# [Exercise instructions]
Find every line in the material below that contains the string "place", matching case exactly, and copy each of those lines in full.

(Stored entries)

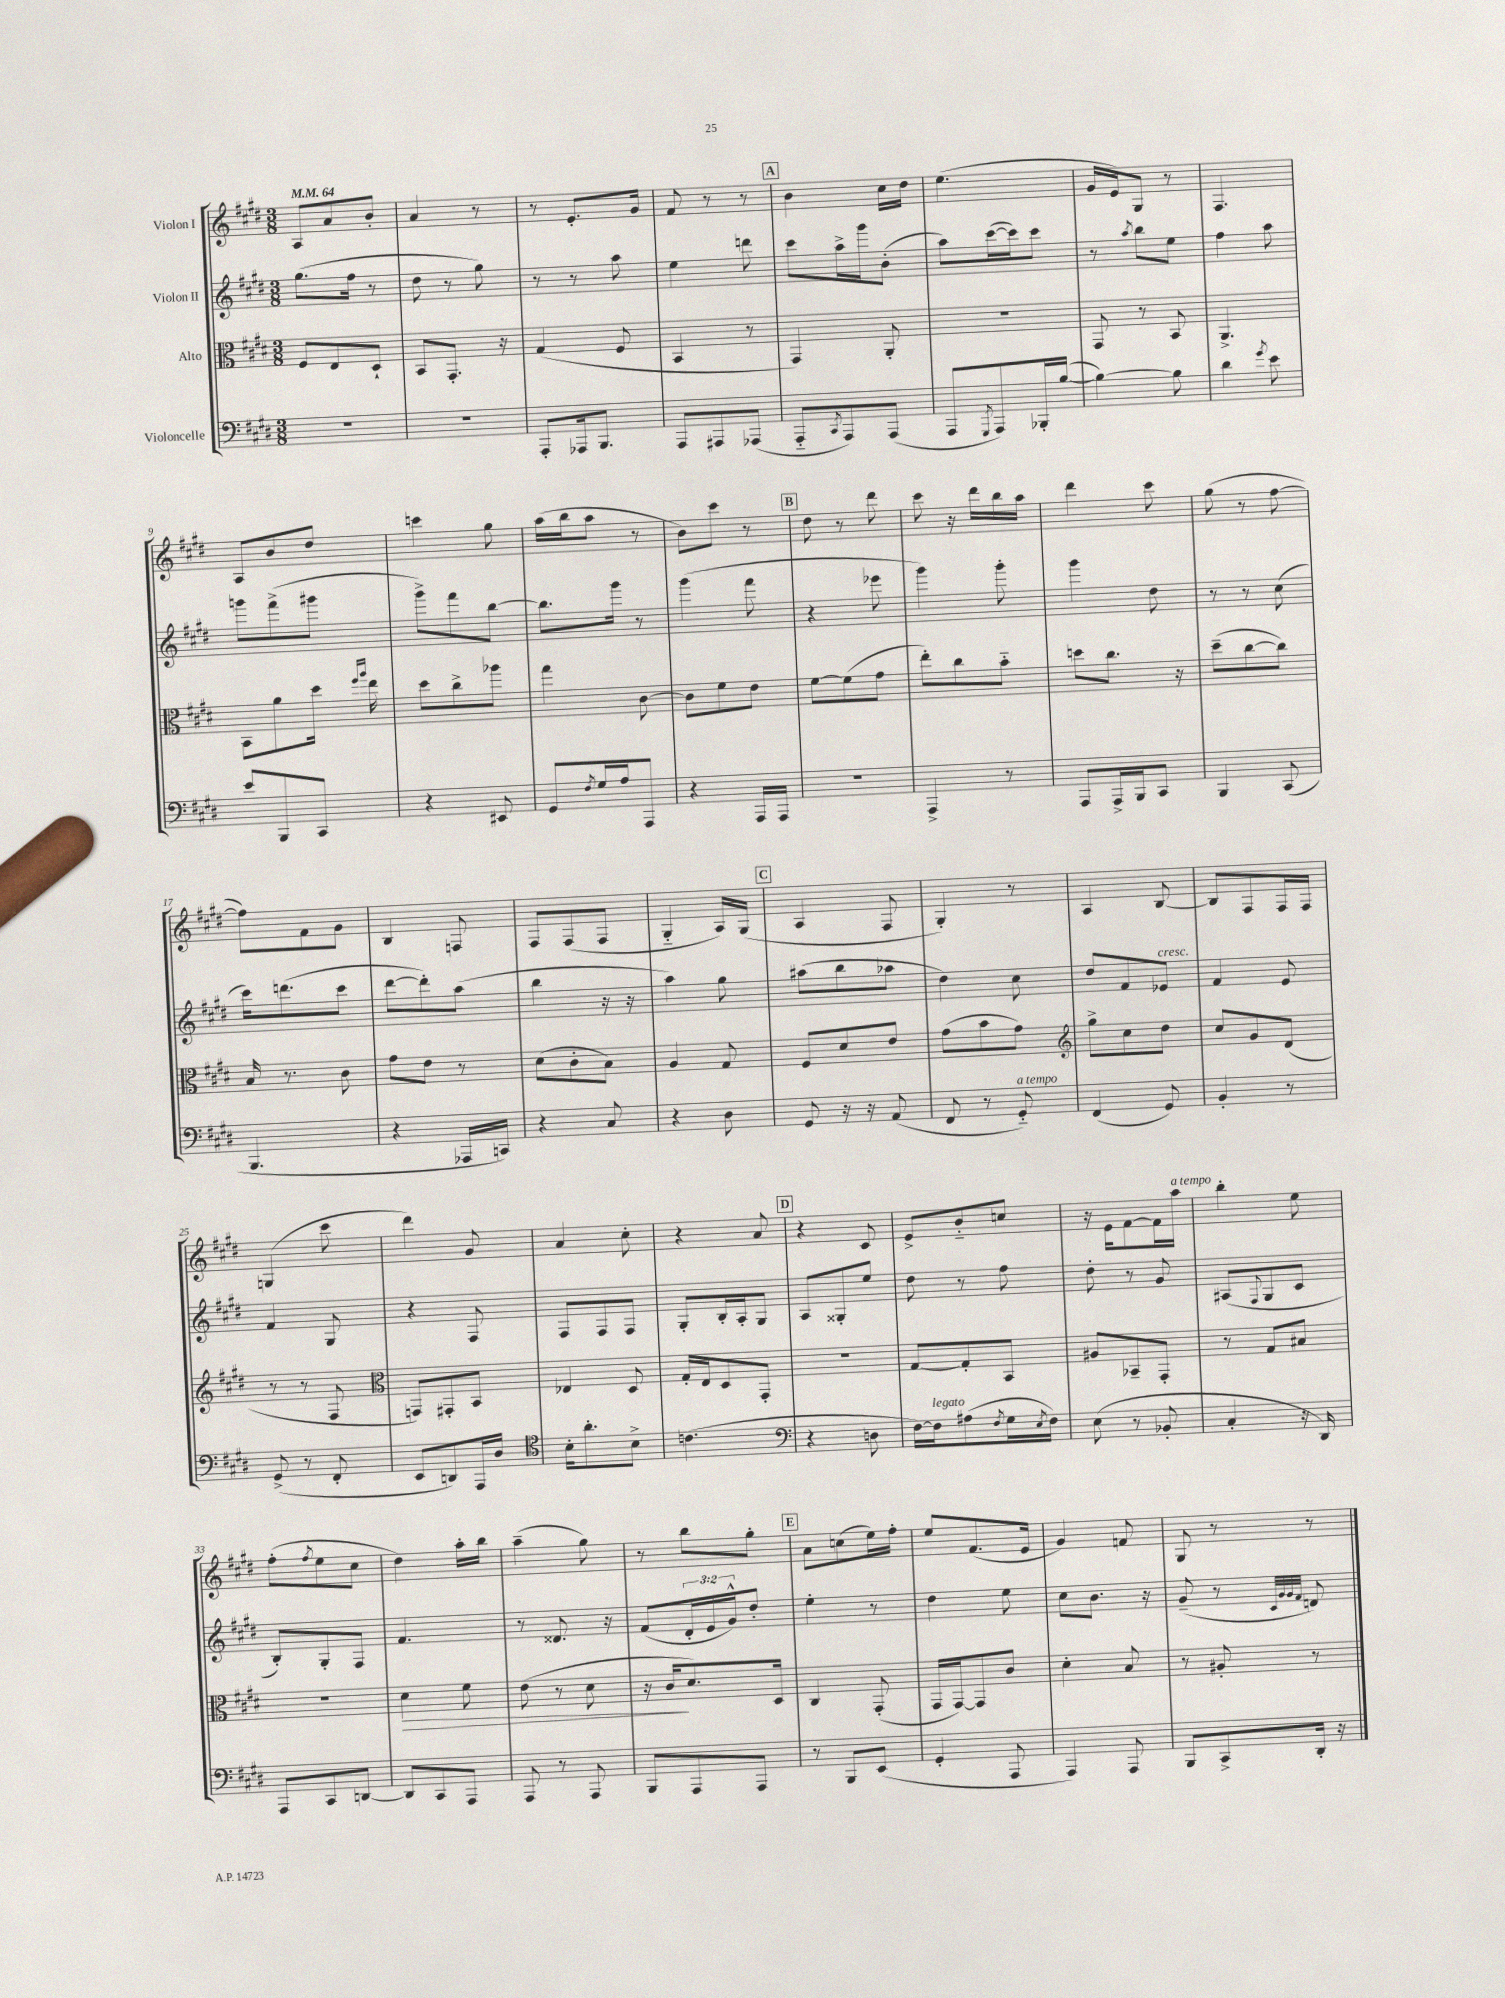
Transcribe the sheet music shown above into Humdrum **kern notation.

**kern	**kern	**dynam	**kern	**kern
*part4	*part3	*part3	*part2	*part1
*staff4	*staff3	*staff3	*staff2	*staff1
*I"Violoncelle	*I"Alto	*	*I"Violon II	*I"Violon I
*clefF4	*clefC3	*	*clefG2	*clefG2
*k[f#c#g#d#]	*k[f#c#g#d#]	*	*k[f#c#g#d#]	*k[f#c#g#d#]
*M3/8	*M3/8	*	*M3/8	*M3/8
*MM64	*MM64	*	*MM64	*MM64
=1	=1	=1	=1	=1
4.r	8F#/L	.	(8.gg#\L	8A/L
.	8E/	.	.	8a/
.	.	.	16ff#\Jk	.
.	8D#`/J	.	8r	8b'/J
=2	=2	=2	=2	=2
4.r	8BB/L	.	8dd#\	4a/
.	8.GG#'/J	.	8r	.
.	.	.	8gg#\)	8r
.	16r	.	.	.
=3	=3	=3	=3	=3
8AAA'/L	(4G#/	.	8r	8r
16AAA-X/k	.	.	8r	8.e'/L
8.BBB/J	.	.	.	.
.	8F#/	.	8aa\	.
.	.	.	.	16g#/Jk
=4	=4	=4	=4	=4
8AAA/L	4BB/	.	4ee\	8f#/
8AAA#X/	.	.	.	8r
(8AAA-X/J	8r	.	8dddn\	8r
!!LO:REH:place=s1:t=A
=5	=5	=5	=5	=5
8AAA/L	4GG#/)	.	8ccc#\L	4b\
8qCC#/	.	.	.	.
8AAA/)	.	.	16aa^\L	.
.	.	.	16ggg#\J	.
(8AAA/J	8AA'/	.	(8b'\J	16cc#\LL
.	.	.	.	16dd#\JJ
=6	=6	=6	=6	=6
8AAA/L	4.r	.	8aa\L)	(4.ee\
8qGGG#/	.	.	.	.
8AAA/)	.	.	([16ccc#\L	.
.	.	.	16ccc#\J])	.
16BBB-X'/L	.	.	8ccc#\J	.
([16B/JJ	.	.	.	.
=7	=7	=7	=7	=7
4B\_)	8GG#/	.	8r	16g#/LL
.	.	.	.	16e/J)
.	.	.	8qaa/	.
.	8r	.	8bb\L	8G#/J
8B\]	8BB/	.	8ee\J	8r
=8	=8	=8	=8	=8
4d#\	4.AA^/	.	4ff#\	4.F#/
8qg#/	.	.	.	.
8e\	.	.	8aa\	.
!!LO:LB:g=z
=9	=9	=9	=9	=9
8e/L	8BB\L	.	8gggn\L	8A/L
8BBB/	8a\	.	(8fff#^\	8b/
8CC#/J	16dd#\Jk	.	8ggg#X\J	8dd#/J
.	16qqff#/LL	.	.	.
.	16qqaa/JJ	.	.	.
.	16ee\	.	.	.
=10	=10	=10	=10	=10
4r	8dd#\L	.	8ggg#^\L)	4cccn\
.	8cc#^\	.	8fff#\	.
8EE#X/	8aa-X\J	.	[8bb\J	8gg#\
=11	=11	=11	=11	=11
8GG#/L	4gg#\	.	8.bb\L]	(16aa\LL
.	.	.	.	16bb\J
8qF#/	.	.	.	.
16G#/L	.	.	.	8aa\J
16A/J	.	.	16ggg#\Jk	.
8AAA/J	[8c#\	.	8r	8r
=12	=12	=12	=12	=12
4r	8c#\L]	.	(4ggg#\	8b\L)
.	8f#\	.	.	8ccc#\J
16AAA/LL	8e\J	.	8fff#\	8r
16AAA/JJ	.	.	.	.
!!LO:REH:place=s1:t=B
=13	=13	=13	=13	=13
4.r	[8f#\L	.	4r	8dd#\
.	(8f#\]	.	.	8r
.	8g#\J	.	8eee-X\	8ddd#\
=14	=14	=14	=14	=14
4AAA^/	8ee'\L)	.	4ggg#\)	8ccc#\
.	8cc#\	.	.	16r
.	.	.	.	16ddd#\LL
8r	8b\J	.	8ggg#'\	16bb\
.	.	.	.	16aa\JJ
=15	=15	=15	=15	=15
8AAA/L	8ddn\L	.	4ggg#\	4ddd#\
16AAA^/L	8.cc#\J	.	.	.
16BBB/J	.	.	.	.
8CC#/J	.	.	8dd#\	8ccc#\
.	16r	.	.	.
=16	=16	=16	=16	=16
4BBB/	(8dd#~\L	.	8r	(8gg#\
.	[8cc#\	.	8r	8r
(8CC#/	8cc#\J])	.	(8cc#\	[8ff#\
!!LO:LB:g=z
=17	=17	=17	=17	=17
4.BBB/	16B/	.	16ccc#\KL)	8ff#\L])
.	8.r	.	(8.dddn\	.
.	.	.	.	8f#\
.	8c#\	.	8ccc#\J	8g#\J
=18	=18	=18	=18	=18
4r	8g#\L	.	[8ddd#\L	4B/
.	8e\J	.	8ddd#'\])	.
16AAA-X/LL	8r	.	(8aa\J	8Fn/
16CCn/JJ)	.	.	.	.
=19	=19	=19	=19	=19
4r	(8d#\L	.	4bb\	8F#/L
.	8c#'\	.	.	(8F#/
8C#/	8B\J)	.	16r	8F#/J
.	.	.	16r	.
=20	=20	=20	=20	=20
4r	4A/	.	4aa\)	4G#/
8D#\	8G#/	.	8gg#\	16A/LL)
.	.	.	.	(16G#/JJ
!!LO:REH:place=s1:t=C
=21	=21	=21	=21	=21
8GG#/	8F#/L	.	(8aa#X\L	4A/
16r	8d#/	.	8bb\	.
16r	.	.	.	.
(8AA/	8e/J	.	8aa-X\J	8F#/
=22	=22	=22	=22	=22
8FF#/	(8g#\L	.	4dd#\)	4G#'/)
8r	8b\	.	.	.
!LO:TX:a:i:t=a tempo	!	!	!	!
8GG#/)	8g#\J)	.	8cc#\	8r
=23	=23	=23	=23	=23
*	*clefG2	*	*	*
(4FF#/	8gg#^\L	.	8dd#/L	4A/
.	8cc#\	.	8f#/	.
!	!	!	!LO:TX:a:i:t=cresc.	!
8GG#/)	8dd#\J	.	8e-X/J	[8B/
=24	=24	=24	=24	=24
4BB'/	8cc#/L	.	4f#/	8B/L]
.	8g#/	.	.	8F#/
8r	(8d#/J	.	8e/	16F#/L
.	.	.	.	16F#/JJ
!!LO:LB:g=z
=25	=25	=25	=25	=25
(8GG#^/	8r	.	4f#/	(4Gn/
8r	8r	.	.	.
8FF#'/	8F#/	.	8G#/	8ccc#\
=26	=26	=26	=26	=26
*	*clefC3	*	*	*
8EE/L	8GGn/L)	.	4r	4ddd#\)
8DDn/)	8GG#X'/	.	.	.
16AAA/L	8BB/J	.	8F#/	8g#/
16D#/JJ	.	.	.	.
=27	=27	=27	=27	=27
*clefC4	*	*	*	*
16B'\KL	4E-X/	.	8F#/L	4a/
8.a'\	.	.	.	.
.	.	.	8F#/	.
8B^\J	8D#/	.	8F#/J	8cc#'\
=28	=28	=28	=28	=28
(4.cn\	16G#'/LL	.	8G#'/L	4r
.	16E/J	.	.	.
.	8D#/	.	16B'/L	.
.	.	.	16A'/J	.
.	8GG#'/J	.	8G#/J	8a/
!!LO:REH:place=s1:t=D
=29	=29	=29	=29	=29
*clefF4	*	*	*	*
4r	4.r	.	8A/L	4r
.	.	.	8G##X'/	.
8Dn\	.	.	8ee/J	8c#/
=30	=30	=30	=30	=30
[16F#\LL)	[8G#/L	.	8dd#\	8e^/L
!LO:TX:a:i:t=legato	!	!	!	!
16F#\J]	.	.	.	.
(8A#X\	8G#'/]	.	8r	8b/
8qF#/	.	.	.	.
16G#\L	8BB/J	.	8ff#\	8ccn/J
8qE/	.	.	.	.
16F#\JJ)	.	.	.	.
=31	=31	=31	=31	=31
(8E\	8A#X/L	.	8dd#'\	16r
.	.	.	.	16e\KL
8r	8BB-X~/	.	8r	[8f#\
8BB-X'/	8GG#'/J	.	8g#/	16f#\L]
!	!	!	!	!LO:TX:a:i:t=a tempo
.	.	.	.	16aa\JJ
=32	=32	=32	=32	=32
4C#'/	8r	.	(8A#X/L	4bb'\
.	.	.	8qqF#/	.
.	8G#/L	.	8G#/	.
16r	8B#X/J	.	8c#/J	8ee\
16DD#/)	.	.	.	.
!!LO:LB:g=z
=33	=33	=33	=33	=33
8AAA/L	4.r	.	8B'/L)	(8ff#'\L
.	.	.	.	8qff#/
8CC#/	.	.	8G#'/	8ee\
[8DDn/J	.	.	8F#/J	8cc#\J
=34	=34	=34	=34	=34
!	!	!LO:HP:b	!	!
8DD/L]	4d#\	>	4.f#/	4dd#\)
8CC#/	.	.	.	.
8AAA/J	8f#\	.	.	16aa'\LL
.	.	.	.	16bb\JJ
=35	=35	=35	=35	=35
8AAA/	(8e\	.	8r	(4aa~\
8r	8r	.	8.d##X/	.
8AAA/	8d#\	.	.	8gg#\)
.	.	.	16r	.
=36	=36	=36	=36	=36
8BBB/L	16r	.	(8f#/L	8r
.	16c#/KL	.	.	.
8AAA/	8.d#/)	]	24d#'/L	8bb\L
.	.	.	24e/	.
.	.	.	24g#^^/J)	.
8AAA/J	.	.	8dd#'/J	8gg#'\J
.	16D#/Jk	.	.	.
!!LO:REH:place=s1:t=E
=37	=37	=37	=37	=37
8r	4C#/	.	4ee'\	8a\L
8BBB/L	.	.	.	(8ccn\
(8EE/J	(8GG#'/	.	8r	16ee\L)
.	.	.	.	16ff#'\JJ
=38	=38	=38	=38	=38
4GG#'/	16GG#/LL	.	4dd#\	8ee/L
.	[16GG#/J)	.	.	.
.	8GG#/]	.	.	(8.f#/
8AAA/	8c#/J	.	8ee\	.
.	.	.	.	16e/Jk
=39	=39	=39	=39	=39
4AAA/)	4d#'\	.	8cc#\L	4g#/)
.	.	.	8.b\J	.
8AAA/	8B/	.	.	8fn/
.	.	.	16r	.
=40	=40	=40	=40	=40
8BBB/L	8r	.	(8g#~/	8G#/
8CC#^/	8A#X'/	.	8r	8r
.	.	.	32qqc#/LLL	.
.	.	.	32qqg#/	.
.	.	.	32qqg#/	.
.	.	.	32qqf#/JJJ	.
16DD#'/Jk	8r	.	8dn/)	8r
16r	.	.	.	.
==	==	==	==	==
*-	*-	*-	*-	*-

# [Answer to this task]
!!LO:REH:place=s1:t=A
!!LO:REH:place=s1:t=B
!!LO:REH:place=s1:t=C
!!LO:REH:place=s1:t=D
!!LO:REH:place=s1:t=E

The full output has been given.